** TASK REQUIREMENTS **
Omit every picture. Return all other data as it stands.

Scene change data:
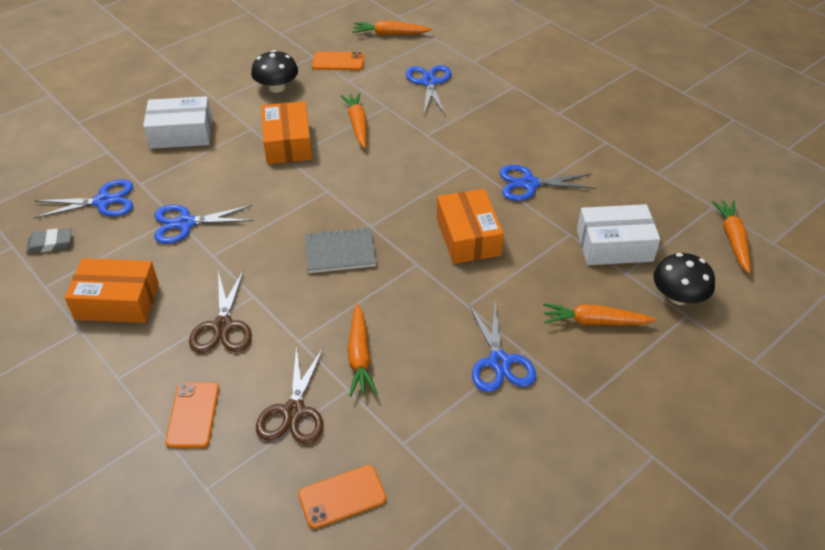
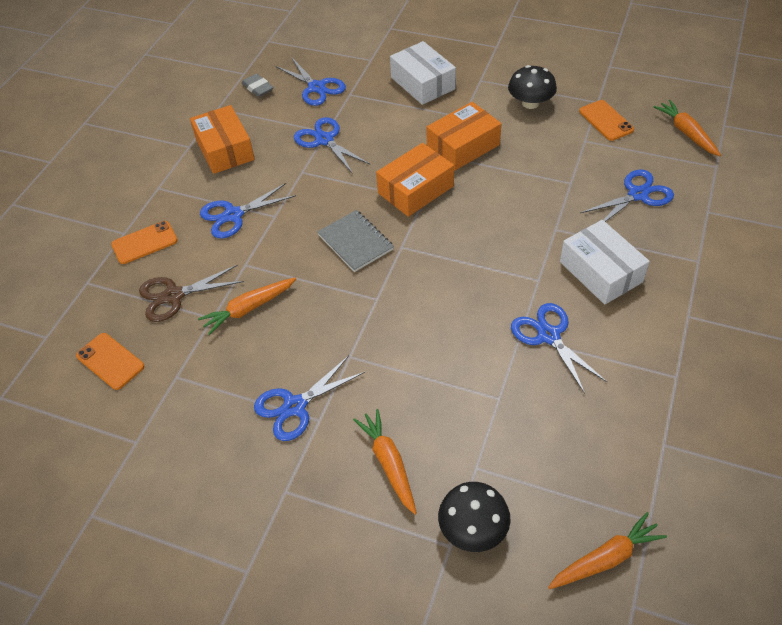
camera: 65 degrees right, 5 degrees up
(222, 326) = (233, 215): brown scissors -> blue scissors
(357, 124) = (527, 176): orange carrot -> none
(468, 237) = (436, 319): orange box -> orange box (415, 190)
(614, 245) = (510, 443): white box -> white box (601, 272)

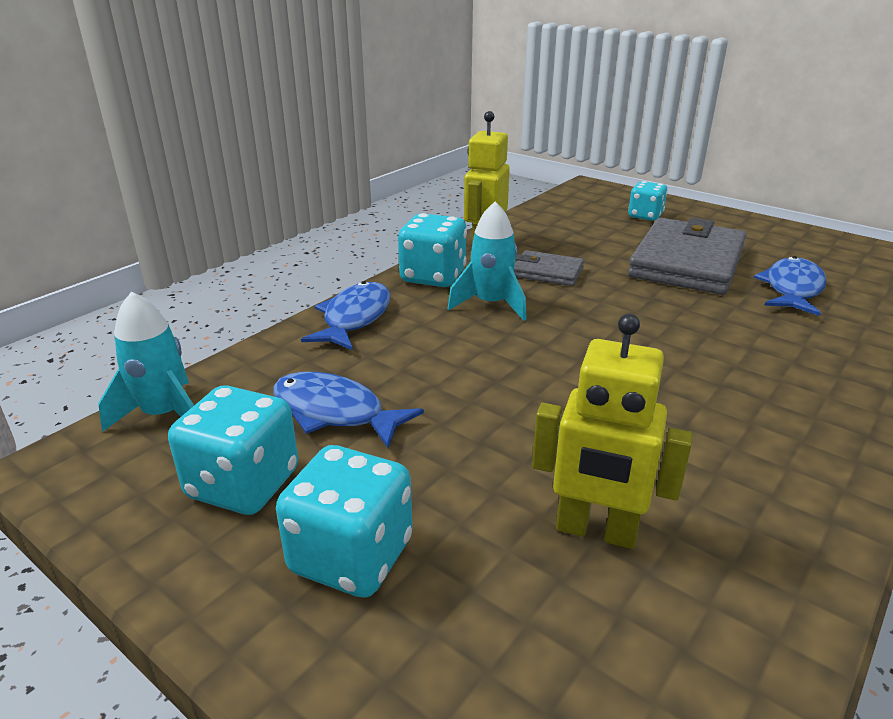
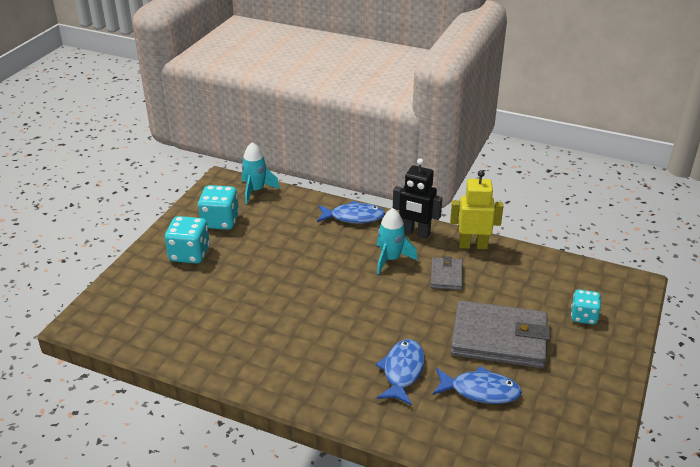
camera: 75 degrees right, 5 degrees up
(334, 412) = (270, 231): blue fish -> blue fish (402, 371)
(433, 277) = (415, 233): turquoise dice -> black robot
(596, 531) = (213, 310): yellow robot -> none

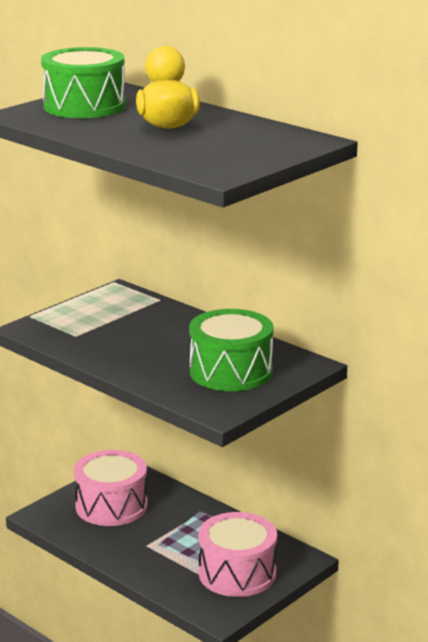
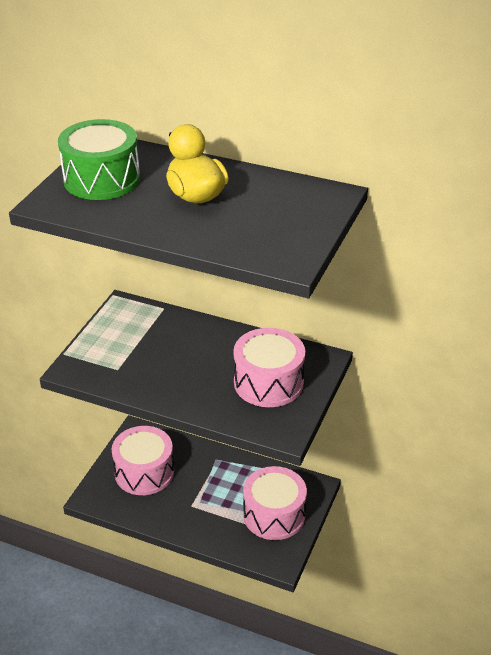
camera: 20 degrees left, 15 degrees up
(231, 372) = (268, 382): green drum -> pink drum

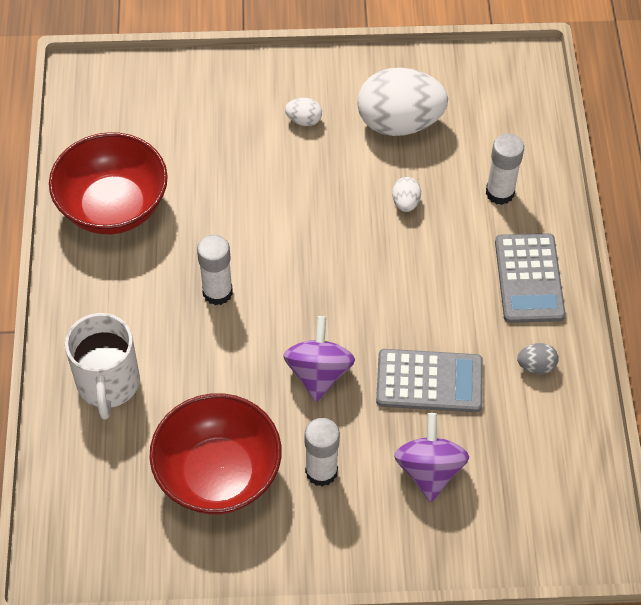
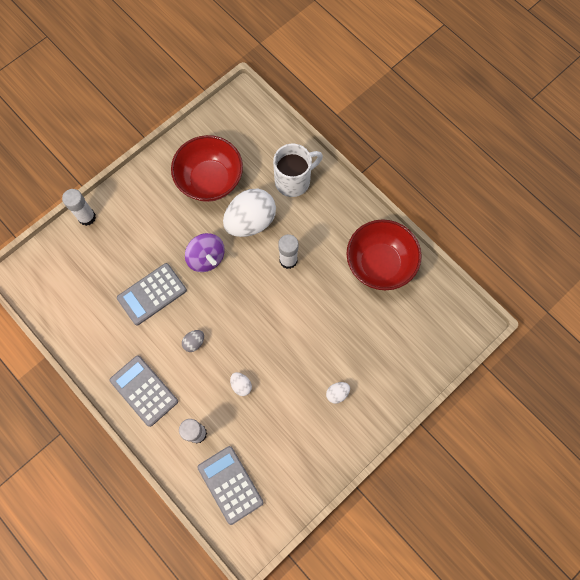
camera: 140 degrees right, 15 degrees up
(108, 384) = (294, 180): white mug -> white mug turned 105 degrees clockwise
(321, 471) = (167, 215): white glue stick -> white glue stick (87, 217)
(399, 123) = (286, 435): white egg -> white egg (250, 221)
(429, 470) = (119, 251): purple spinning top -> none
(502, 123) = (230, 484): none -> grey calculator
(536, 366) = (106, 343): grey egg -> grey egg (194, 342)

** REPLY **
camera: 65 degrees right, 5 degrees up
(222, 326) = (233, 215): brown scissors -> blue scissors
(357, 124) = (527, 176): orange carrot -> none
(468, 237) = (436, 319): orange box -> orange box (415, 190)
(614, 245) = (510, 443): white box -> white box (601, 272)

camera: 75 degrees right, 5 degrees up
(334, 412) = (270, 231): blue fish -> blue fish (402, 371)
(433, 277) = (415, 233): turquoise dice -> black robot
(596, 531) = (213, 310): yellow robot -> none

camera: 20 degrees left, 15 degrees up
(231, 372) = (268, 382): green drum -> pink drum

camera: 140 degrees right, 15 degrees up
(108, 384) = (294, 180): white mug -> white mug turned 105 degrees clockwise
(321, 471) = (167, 215): white glue stick -> white glue stick (87, 217)
(399, 123) = (286, 435): white egg -> white egg (250, 221)
(429, 470) = (119, 251): purple spinning top -> none
(502, 123) = (230, 484): none -> grey calculator
(536, 366) = (106, 343): grey egg -> grey egg (194, 342)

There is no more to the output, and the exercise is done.